• EXERCISE DIRECTIONS: Find "JOY: KY-023 -> PS2" and "GAS2 pin AO: A0 -> D0" in the records below. Copy the lines holding them and every line between, exactly, and no others.

Dataset excerpts
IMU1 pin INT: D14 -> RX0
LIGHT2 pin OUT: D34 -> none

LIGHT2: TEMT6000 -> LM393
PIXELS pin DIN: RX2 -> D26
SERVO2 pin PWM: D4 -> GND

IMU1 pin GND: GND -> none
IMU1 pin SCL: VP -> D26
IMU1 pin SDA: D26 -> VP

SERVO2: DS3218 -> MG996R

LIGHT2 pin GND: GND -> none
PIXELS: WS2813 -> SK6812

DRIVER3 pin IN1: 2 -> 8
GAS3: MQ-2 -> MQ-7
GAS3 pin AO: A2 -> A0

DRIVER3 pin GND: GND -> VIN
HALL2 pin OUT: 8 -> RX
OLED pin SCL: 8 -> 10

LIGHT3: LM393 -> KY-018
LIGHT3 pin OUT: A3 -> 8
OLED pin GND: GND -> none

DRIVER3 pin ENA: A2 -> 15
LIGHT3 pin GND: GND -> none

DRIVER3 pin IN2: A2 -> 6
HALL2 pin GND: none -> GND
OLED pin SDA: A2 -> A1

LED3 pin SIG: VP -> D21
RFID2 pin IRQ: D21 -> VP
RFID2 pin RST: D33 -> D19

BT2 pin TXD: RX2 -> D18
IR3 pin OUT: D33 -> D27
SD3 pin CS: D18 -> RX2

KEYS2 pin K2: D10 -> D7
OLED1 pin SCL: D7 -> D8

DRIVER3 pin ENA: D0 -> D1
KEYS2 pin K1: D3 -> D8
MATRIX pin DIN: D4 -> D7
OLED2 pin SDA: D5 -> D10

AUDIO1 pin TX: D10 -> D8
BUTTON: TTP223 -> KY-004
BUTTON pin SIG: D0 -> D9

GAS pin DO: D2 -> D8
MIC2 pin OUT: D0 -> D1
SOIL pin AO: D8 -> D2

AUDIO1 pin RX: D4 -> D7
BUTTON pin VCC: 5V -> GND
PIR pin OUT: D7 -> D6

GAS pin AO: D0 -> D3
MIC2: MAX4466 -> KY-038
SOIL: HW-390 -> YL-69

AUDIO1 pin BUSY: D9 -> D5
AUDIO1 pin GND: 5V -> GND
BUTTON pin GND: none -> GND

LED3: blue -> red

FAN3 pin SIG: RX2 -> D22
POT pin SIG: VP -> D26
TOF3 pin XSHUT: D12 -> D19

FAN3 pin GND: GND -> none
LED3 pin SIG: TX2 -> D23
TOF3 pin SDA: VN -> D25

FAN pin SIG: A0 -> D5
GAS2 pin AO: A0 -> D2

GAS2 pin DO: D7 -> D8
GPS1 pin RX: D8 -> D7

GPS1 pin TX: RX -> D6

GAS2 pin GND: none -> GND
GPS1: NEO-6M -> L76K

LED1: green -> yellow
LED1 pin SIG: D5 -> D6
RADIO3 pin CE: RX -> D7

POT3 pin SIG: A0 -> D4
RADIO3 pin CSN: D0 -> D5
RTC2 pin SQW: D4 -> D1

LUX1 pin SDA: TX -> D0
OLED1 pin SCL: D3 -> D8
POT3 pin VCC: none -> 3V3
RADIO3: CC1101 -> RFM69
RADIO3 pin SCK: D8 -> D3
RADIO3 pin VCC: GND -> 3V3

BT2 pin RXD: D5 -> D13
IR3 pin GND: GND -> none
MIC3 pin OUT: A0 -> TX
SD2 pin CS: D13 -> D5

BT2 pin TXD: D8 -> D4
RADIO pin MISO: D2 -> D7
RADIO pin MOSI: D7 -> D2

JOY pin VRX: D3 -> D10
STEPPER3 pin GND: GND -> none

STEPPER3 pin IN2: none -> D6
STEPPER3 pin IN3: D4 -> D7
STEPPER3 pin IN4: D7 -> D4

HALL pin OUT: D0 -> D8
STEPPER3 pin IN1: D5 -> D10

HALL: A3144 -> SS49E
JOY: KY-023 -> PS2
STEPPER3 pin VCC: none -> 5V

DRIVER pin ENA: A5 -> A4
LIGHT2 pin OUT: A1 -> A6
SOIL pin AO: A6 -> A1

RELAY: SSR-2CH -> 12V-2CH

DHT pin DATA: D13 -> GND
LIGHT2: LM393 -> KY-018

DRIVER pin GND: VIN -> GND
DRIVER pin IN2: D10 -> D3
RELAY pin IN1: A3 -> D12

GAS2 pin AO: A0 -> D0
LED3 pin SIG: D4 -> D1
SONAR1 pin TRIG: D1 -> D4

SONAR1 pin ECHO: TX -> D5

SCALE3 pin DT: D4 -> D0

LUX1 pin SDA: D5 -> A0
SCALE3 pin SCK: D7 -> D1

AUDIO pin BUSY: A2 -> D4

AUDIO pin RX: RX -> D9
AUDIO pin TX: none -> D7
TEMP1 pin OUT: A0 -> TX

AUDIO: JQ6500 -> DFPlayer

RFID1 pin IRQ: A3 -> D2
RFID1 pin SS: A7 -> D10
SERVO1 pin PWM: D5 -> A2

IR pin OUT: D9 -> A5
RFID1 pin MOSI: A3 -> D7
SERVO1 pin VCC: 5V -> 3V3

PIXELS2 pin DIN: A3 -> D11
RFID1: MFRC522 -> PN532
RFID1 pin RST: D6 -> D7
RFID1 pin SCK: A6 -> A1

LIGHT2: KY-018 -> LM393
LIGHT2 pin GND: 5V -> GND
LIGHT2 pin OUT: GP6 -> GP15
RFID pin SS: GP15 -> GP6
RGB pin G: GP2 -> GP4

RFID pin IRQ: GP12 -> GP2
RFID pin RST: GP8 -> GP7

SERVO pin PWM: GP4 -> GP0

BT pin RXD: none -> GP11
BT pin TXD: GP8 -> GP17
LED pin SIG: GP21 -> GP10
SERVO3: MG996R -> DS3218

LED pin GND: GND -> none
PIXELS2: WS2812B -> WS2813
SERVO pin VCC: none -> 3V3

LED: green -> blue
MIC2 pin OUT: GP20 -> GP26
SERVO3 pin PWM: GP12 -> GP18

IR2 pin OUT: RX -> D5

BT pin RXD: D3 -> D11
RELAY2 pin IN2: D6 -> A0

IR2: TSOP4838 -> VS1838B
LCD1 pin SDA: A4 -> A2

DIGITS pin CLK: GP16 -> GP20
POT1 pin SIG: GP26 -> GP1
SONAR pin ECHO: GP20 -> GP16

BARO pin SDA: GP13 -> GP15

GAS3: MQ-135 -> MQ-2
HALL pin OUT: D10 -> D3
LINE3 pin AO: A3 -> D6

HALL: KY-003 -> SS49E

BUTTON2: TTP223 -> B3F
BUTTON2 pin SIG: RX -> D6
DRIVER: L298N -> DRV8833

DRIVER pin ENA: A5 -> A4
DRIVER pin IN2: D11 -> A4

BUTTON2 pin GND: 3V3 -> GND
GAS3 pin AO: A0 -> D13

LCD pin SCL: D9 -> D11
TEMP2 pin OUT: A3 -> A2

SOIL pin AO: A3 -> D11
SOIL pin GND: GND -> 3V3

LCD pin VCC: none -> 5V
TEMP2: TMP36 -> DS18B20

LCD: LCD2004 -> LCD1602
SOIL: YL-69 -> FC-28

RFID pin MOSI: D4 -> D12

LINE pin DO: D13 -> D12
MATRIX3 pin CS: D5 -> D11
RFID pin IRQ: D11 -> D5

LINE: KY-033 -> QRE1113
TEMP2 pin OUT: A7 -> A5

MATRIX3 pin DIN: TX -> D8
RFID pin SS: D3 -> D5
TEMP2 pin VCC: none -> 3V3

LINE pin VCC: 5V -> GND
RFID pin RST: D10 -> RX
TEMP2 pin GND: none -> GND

• WORKED SOLUTION:
JOY: KY-023 -> PS2
STEPPER3 pin VCC: none -> 5V

DRIVER pin ENA: A5 -> A4
LIGHT2 pin OUT: A1 -> A6
SOIL pin AO: A6 -> A1

RELAY: SSR-2CH -> 12V-2CH

DHT pin DATA: D13 -> GND
LIGHT2: LM393 -> KY-018

DRIVER pin GND: VIN -> GND
DRIVER pin IN2: D10 -> D3
RELAY pin IN1: A3 -> D12

GAS2 pin AO: A0 -> D0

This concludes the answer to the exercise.